▶ [Work to complete]:
All of the records below must be output exactly, with no pictures carried over.

────────────────

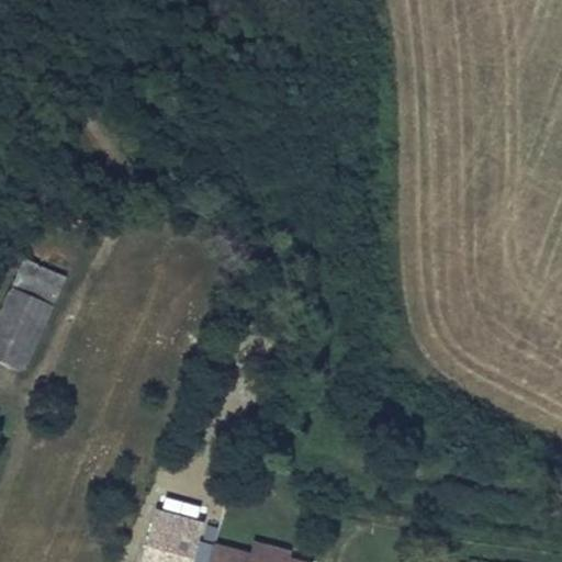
[(11,282),(56,301),(67,273),(23,255),(11,282)]
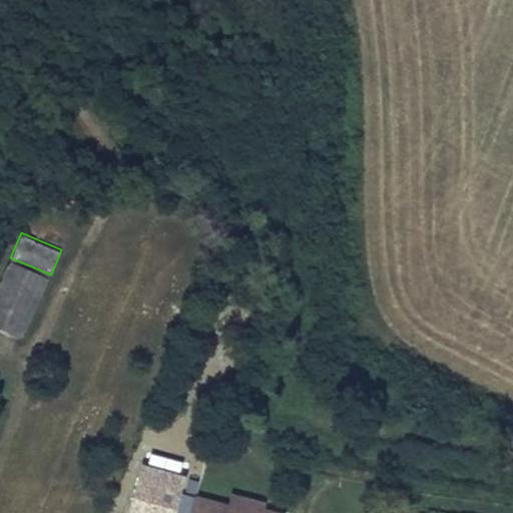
[(0,282),(0,324),(25,335),(51,275),(10,258),(0,282)]
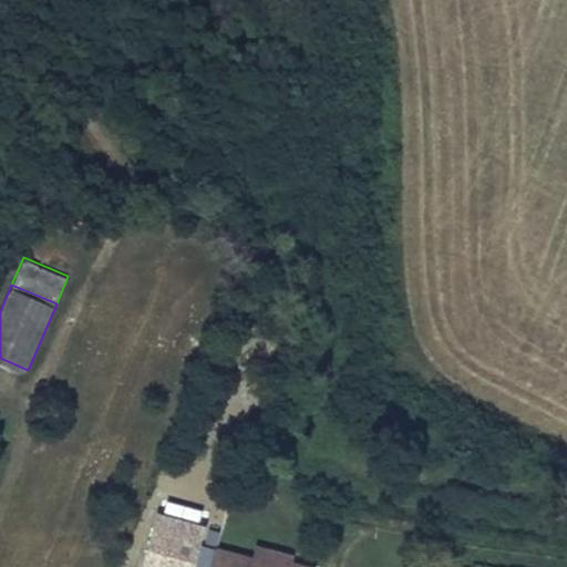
[(168,501),(165,514),(202,523),(205,509),(168,501)]
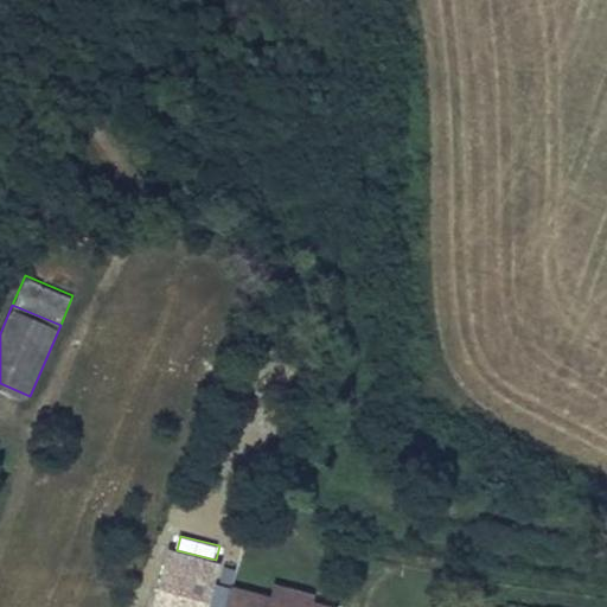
[(177,550),(173,549),(158,606),(212,606),(221,580),(225,562),(216,560),(177,550)]
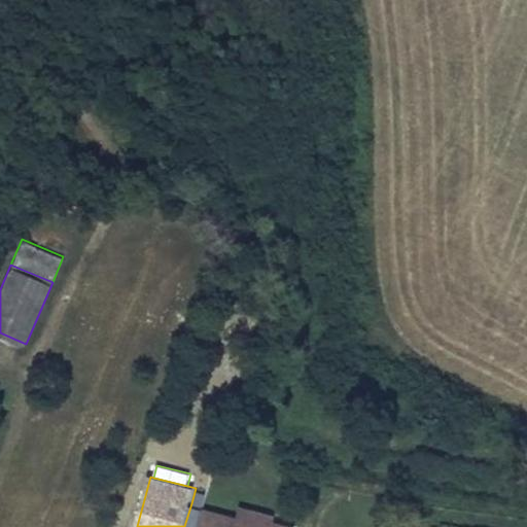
[(206,491),(196,488),(191,503),(202,506),(206,491)]
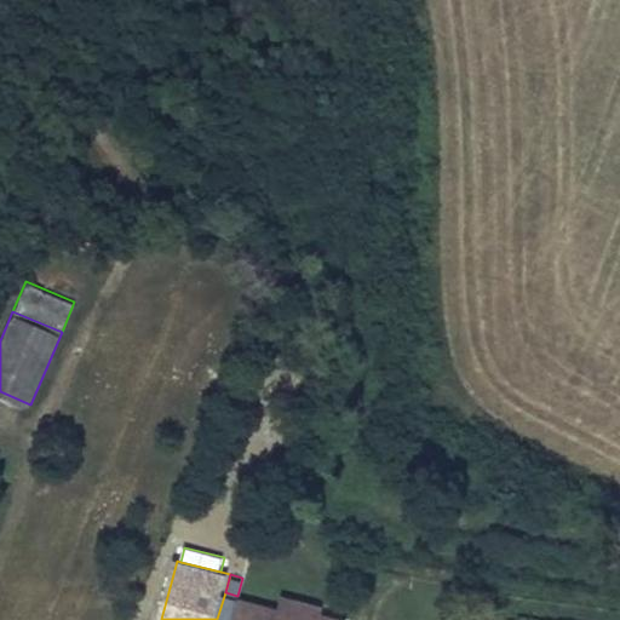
[(344,619),(345,619),(321,614),(322,607),(300,601),(297,614),(237,600),(231,619),(344,619)]
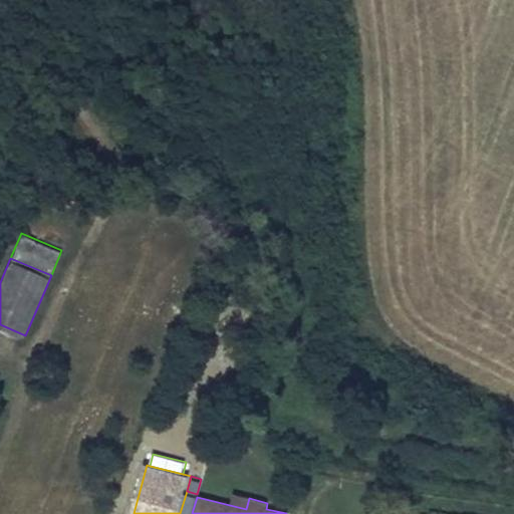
All buildings are outlined.
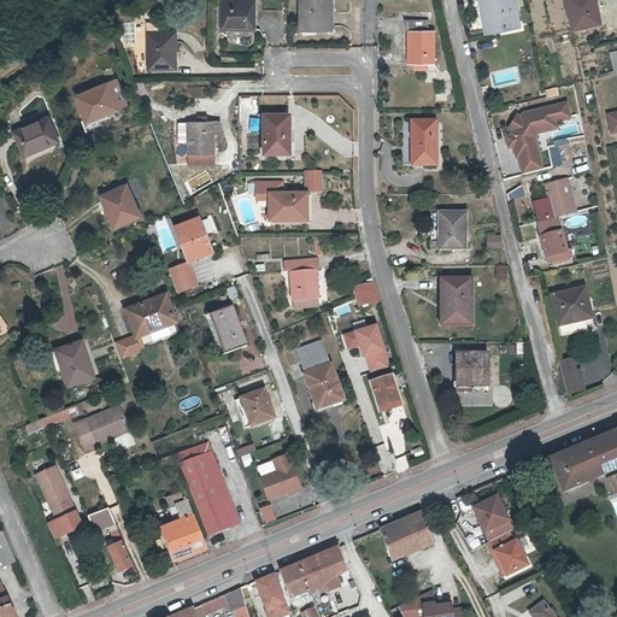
[(315,25),(315,31),(328,30),(327,0),(297,0),(297,27),(315,25)]
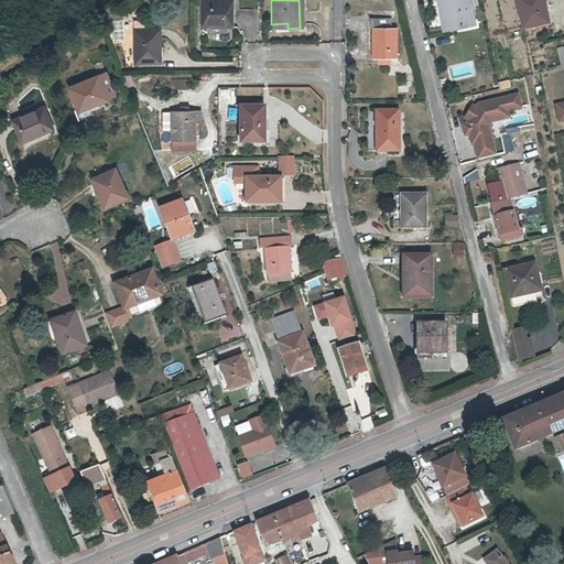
[(470,0),(442,0),(448,28),(476,21),(470,0)]
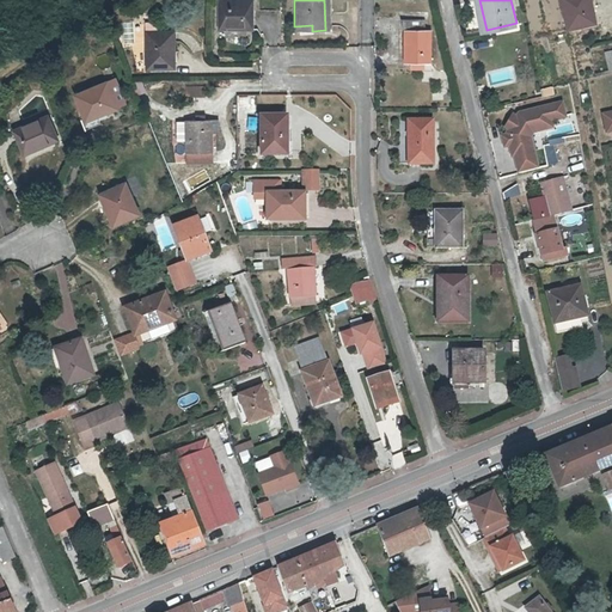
[(588,1),(592,0),(561,0),(567,29),(593,23),(588,1)]
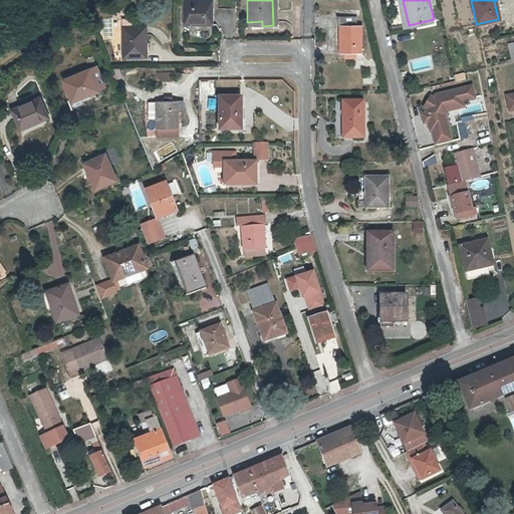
[(181,27),(210,26),(209,2),(181,2),(181,27)]
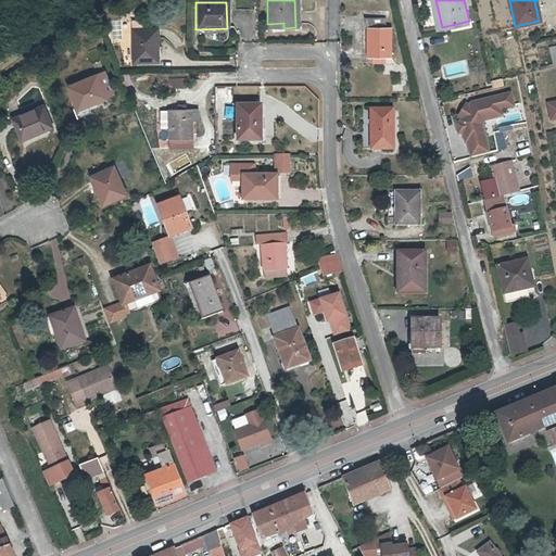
[(384,27),(384,19),(364,19),(364,26),(384,27)]
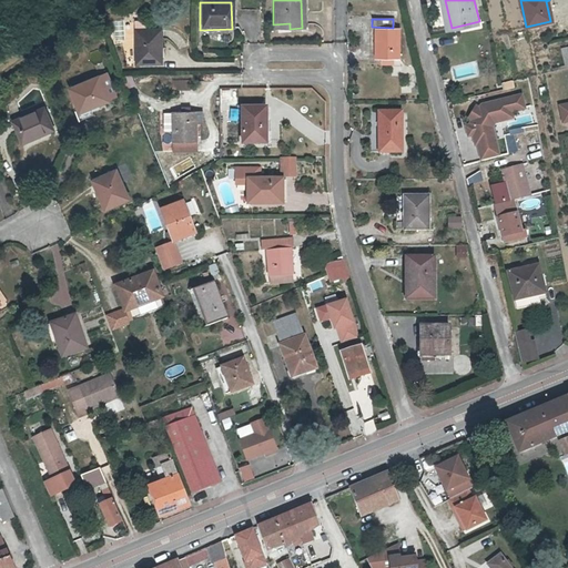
[(397,60),(398,29),(375,29),(374,59),(397,60)]
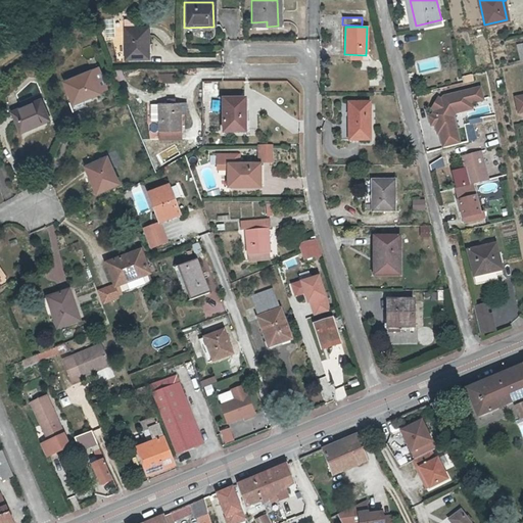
[(124,61),(147,60),(146,30),(123,31),(124,61)]
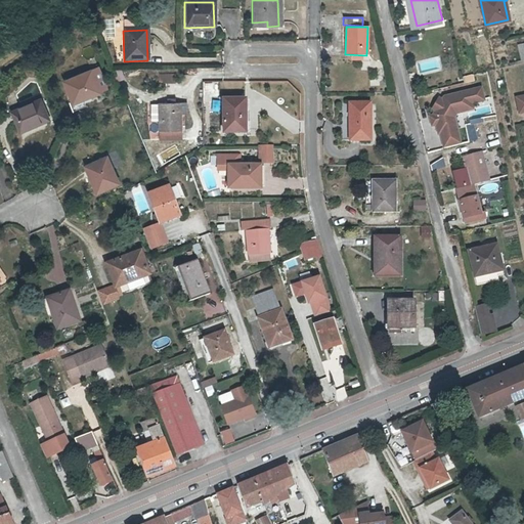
[(95,93),(103,90),(94,70),(60,84),(68,102),(68,103),(86,96),(86,98),(87,98),(96,94),(95,93)]
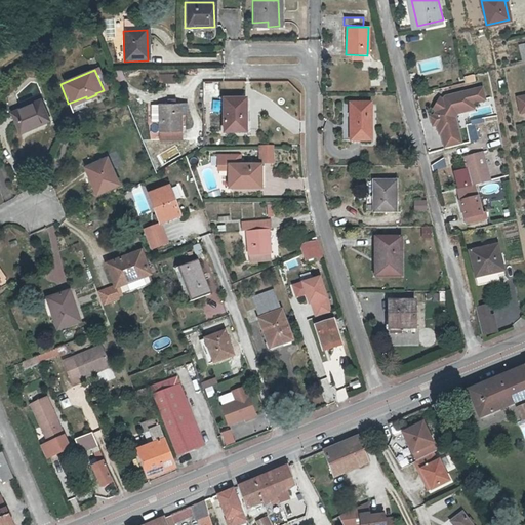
[(115,72),(117,81),(124,79),(122,70),(115,72)]
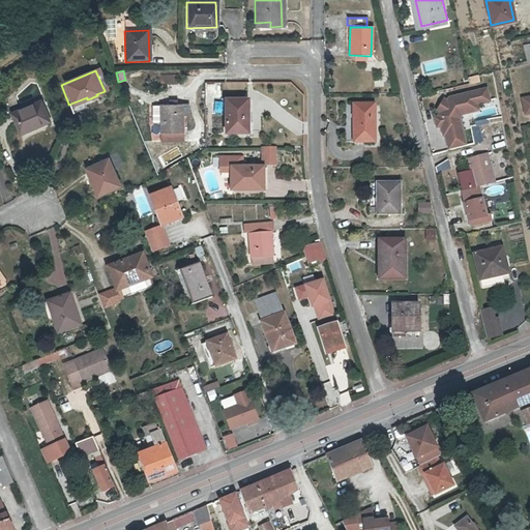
[(162,75),(163,85),(174,84),(174,74),(162,75)]
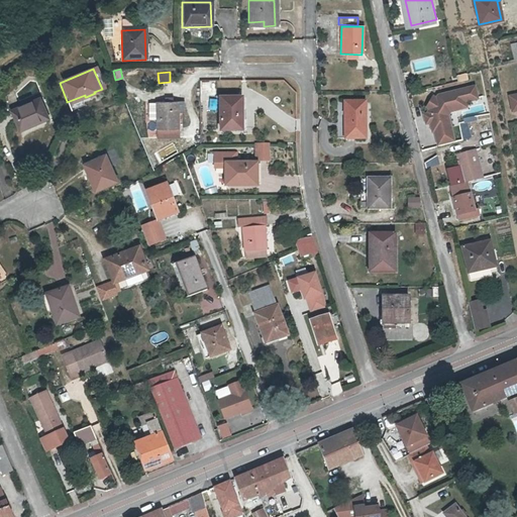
[(201,93),(212,93),(211,81),(200,82),(201,93)]
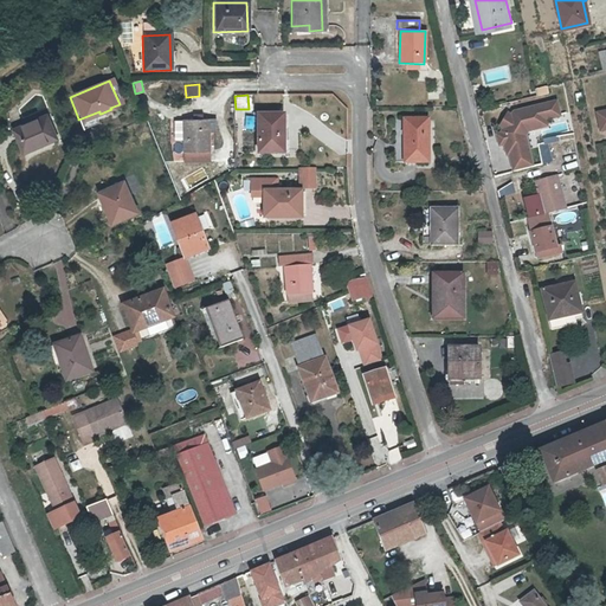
[(513,171),(532,166),(527,148),(520,150),(517,140),(519,140),(516,133),(520,127),(526,130),(546,123),(543,117),(558,114),(554,100),(511,110),(509,115),(505,113),(498,126),(502,128),(500,131),(500,133),(498,134),(502,144),(503,143),(505,155),(508,154),(513,171)]
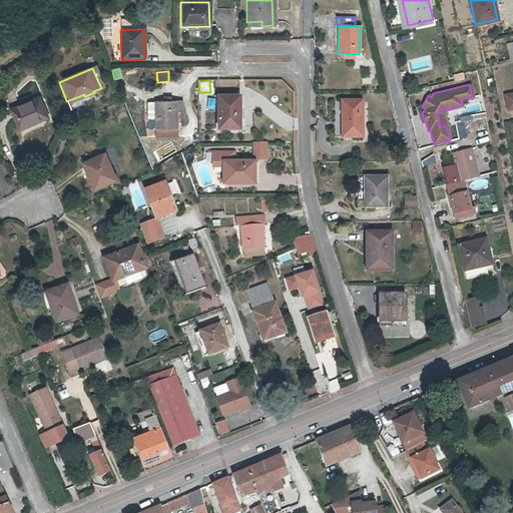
[(66,101),(66,100),(63,101),(64,102),(67,110),(80,105),(79,100),(86,97),(85,96),(84,96),(84,94),(66,101)]
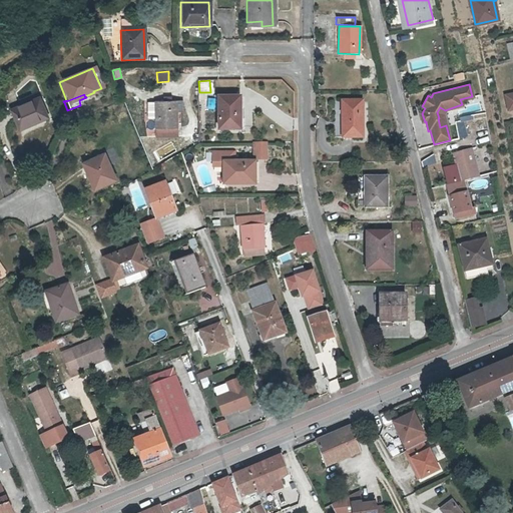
[(175,100),(154,99),(154,100),(154,117),(154,136),(176,136),(175,100)]
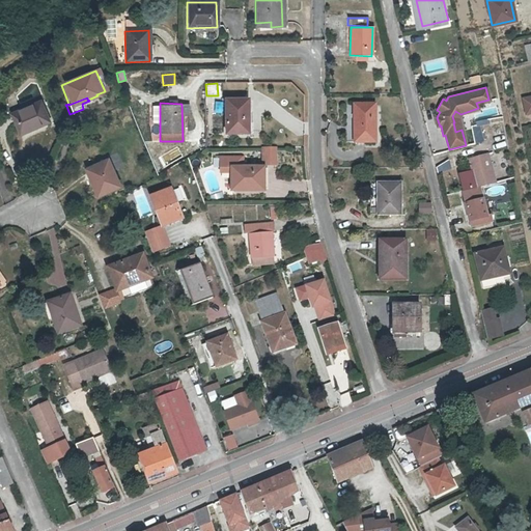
[(160,121),(160,104),(151,105),(151,121),(160,121)]
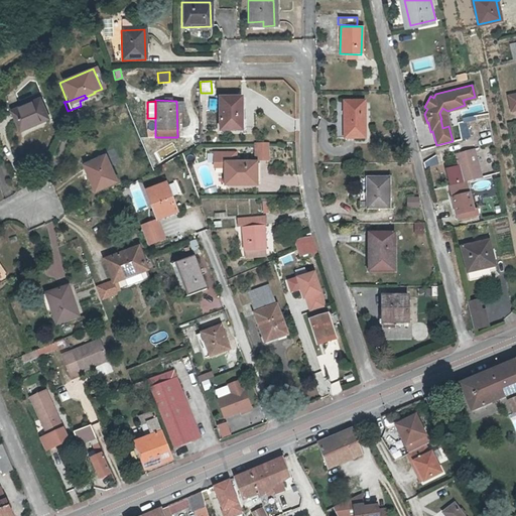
[(17,133),(44,121),(36,102),(8,114),(17,133)]
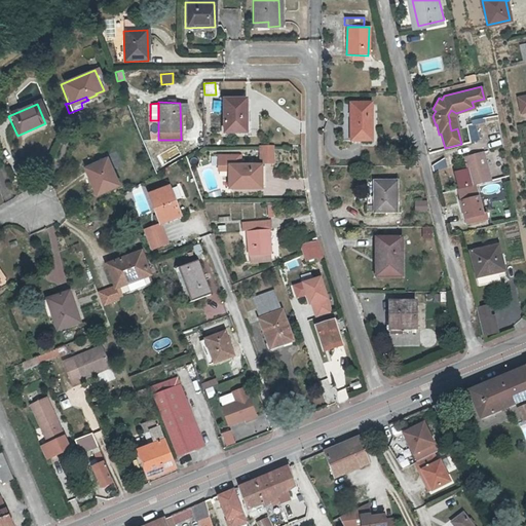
[(349,141),(370,141),(370,104),(349,104),(349,141)]
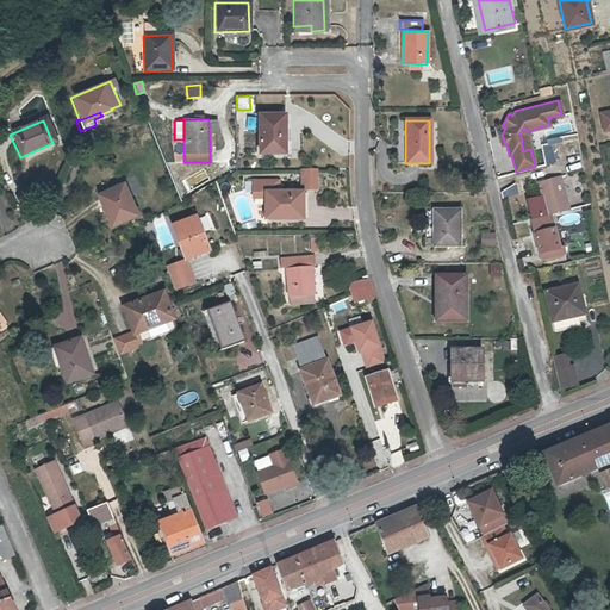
[(279,145),(284,145),(284,123),(259,124),(259,163),(280,163),(279,145)]
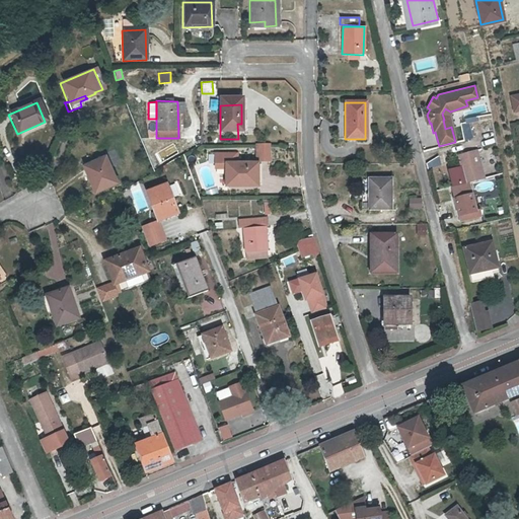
[(450,112),(445,108),(442,114),(444,120),(443,120),(445,129),(451,127),(448,117),(450,112)]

────────────────

▶ [Response to the task]:
[(11,282),(56,301),(67,273),(23,255),(11,282)]
[(0,282),(0,324),(25,335),(51,275),(10,258),(0,282)]
[(168,501),(165,514),(202,523),(205,509),(168,501)]
[(177,550),(173,549),(158,606),(212,606),(221,580),(225,562),(216,560),(177,550)]
[(206,491),(196,488),(191,503),(202,506),(206,491)]
[(344,619),(345,619),(321,614),(322,607),(300,601),(297,614),(237,600),(231,619),(344,619)]
All buildings are outlined.
[(315,25),(315,31),(328,30),(327,0),(297,0),(297,27),(315,25)]
[(470,0),(442,0),(448,28),(476,21),(470,0)]
[(588,1),(592,0),(561,0),(567,29),(593,23),(588,1)]
[(181,27),(210,26),(209,2),(181,2),(181,27)]
[(384,27),(384,19),(364,19),(364,26),(384,27)]
[(397,60),(398,29),(375,29),(374,59),(397,60)]
[(124,61),(147,60),(146,30),(123,31),(124,61)]
[(95,93),(103,90),(94,70),(60,84),(68,102),(68,103),(86,96),(86,98),(87,98),(96,94),(95,93)]
[(115,72),(117,81),(124,79),(122,70),(115,72)]
[(162,75),(163,85),(174,84),(174,74),(162,75)]
[(201,93),(212,93),(211,81),(200,82),(201,93)]
[(513,171),(532,166),(527,148),(520,150),(517,140),(519,140),(516,133),(520,127),(526,130),(546,123),(543,117),(558,114),(554,100),(511,110),(509,115),(505,113),(498,126),(502,128),(500,131),(500,133),(498,134),(502,144),(503,143),(505,155),(508,154),(513,171)]
[(66,101),(66,100),(63,101),(64,102),(67,110),(80,105),(79,100),(86,97),(85,96),(84,96),(84,94),(66,101)]
[(175,100),(154,99),(154,100),(154,117),(154,136),(176,136),(175,100)]
[(160,121),(160,104),(151,105),(151,121),(160,121)]
[(17,133),(44,121),(36,102),(8,114),(17,133)]
[(349,141),(370,141),(370,104),(349,104),(349,141)]
[(279,145),(284,145),(284,123),(259,124),(259,163),(280,163),(279,145)]
[(450,112),(445,108),(442,114),(444,120),(443,120),(445,129),(451,127),(448,117),(450,112)]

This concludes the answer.